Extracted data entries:
* * * * * * * * *
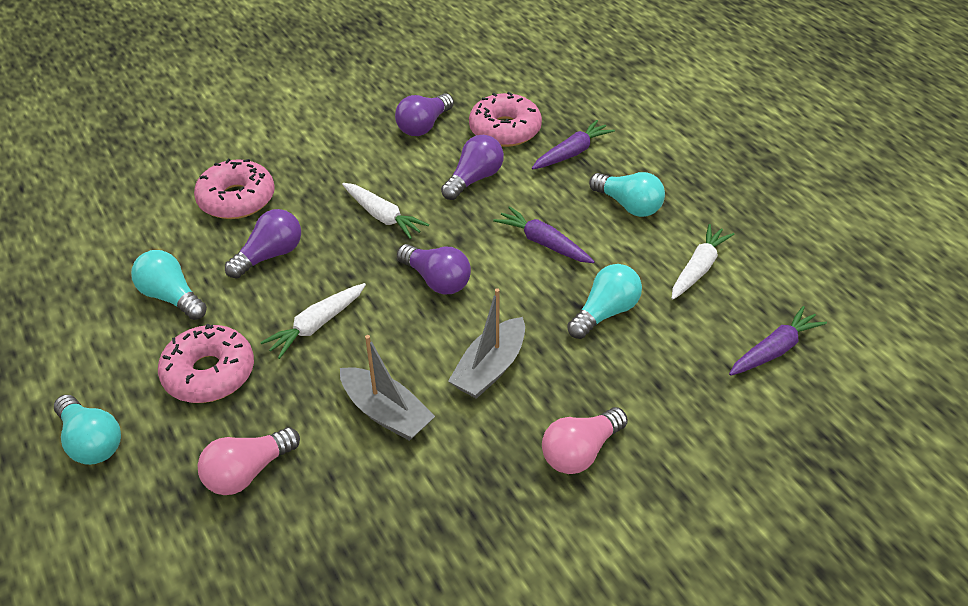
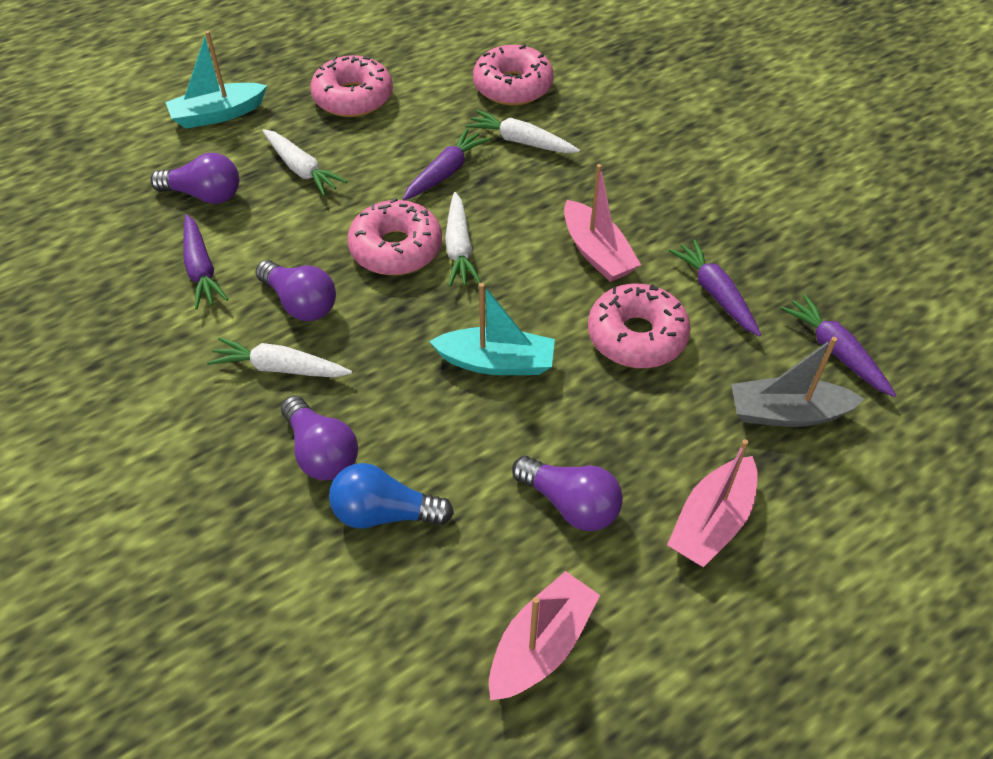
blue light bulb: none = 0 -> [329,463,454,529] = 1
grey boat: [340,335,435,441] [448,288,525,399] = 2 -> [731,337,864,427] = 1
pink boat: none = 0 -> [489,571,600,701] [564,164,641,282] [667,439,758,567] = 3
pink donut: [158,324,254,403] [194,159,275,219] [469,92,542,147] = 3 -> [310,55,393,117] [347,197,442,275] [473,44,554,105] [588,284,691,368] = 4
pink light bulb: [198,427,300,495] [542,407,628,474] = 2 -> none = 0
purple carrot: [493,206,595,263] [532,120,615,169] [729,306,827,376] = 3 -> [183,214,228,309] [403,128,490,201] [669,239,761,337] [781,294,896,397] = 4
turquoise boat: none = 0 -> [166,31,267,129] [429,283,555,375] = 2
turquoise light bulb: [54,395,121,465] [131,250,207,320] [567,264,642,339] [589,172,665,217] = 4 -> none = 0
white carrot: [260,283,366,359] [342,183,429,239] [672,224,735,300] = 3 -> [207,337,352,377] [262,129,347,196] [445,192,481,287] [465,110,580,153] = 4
* * * * * * * * *
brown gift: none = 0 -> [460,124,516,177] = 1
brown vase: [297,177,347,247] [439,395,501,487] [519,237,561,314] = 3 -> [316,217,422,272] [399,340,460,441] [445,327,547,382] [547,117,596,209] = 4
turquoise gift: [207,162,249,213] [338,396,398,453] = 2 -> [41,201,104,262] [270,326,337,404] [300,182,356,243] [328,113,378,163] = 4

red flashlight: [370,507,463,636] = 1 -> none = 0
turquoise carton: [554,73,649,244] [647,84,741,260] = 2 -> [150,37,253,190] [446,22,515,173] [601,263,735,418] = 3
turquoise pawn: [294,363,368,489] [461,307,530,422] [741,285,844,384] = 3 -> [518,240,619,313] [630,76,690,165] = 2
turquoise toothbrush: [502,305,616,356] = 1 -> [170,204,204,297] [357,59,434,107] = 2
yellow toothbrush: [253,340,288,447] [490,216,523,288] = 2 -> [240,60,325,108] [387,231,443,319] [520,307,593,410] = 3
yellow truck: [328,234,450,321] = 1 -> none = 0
* * * * * * * * *
→ WHAT THE EXERCISE ASKS:
When you reach the line with "blue light bulb: none" in the records above, start writing out lines exactly, and stop once the line with "pink boat: none" has been written; include nothing else.

→ EXERCISE OUTPUT:
blue light bulb: none = 0 -> [329,463,454,529] = 1
grey boat: [340,335,435,441] [448,288,525,399] = 2 -> [731,337,864,427] = 1
pink boat: none = 0 -> [489,571,600,701] [564,164,641,282] [667,439,758,567] = 3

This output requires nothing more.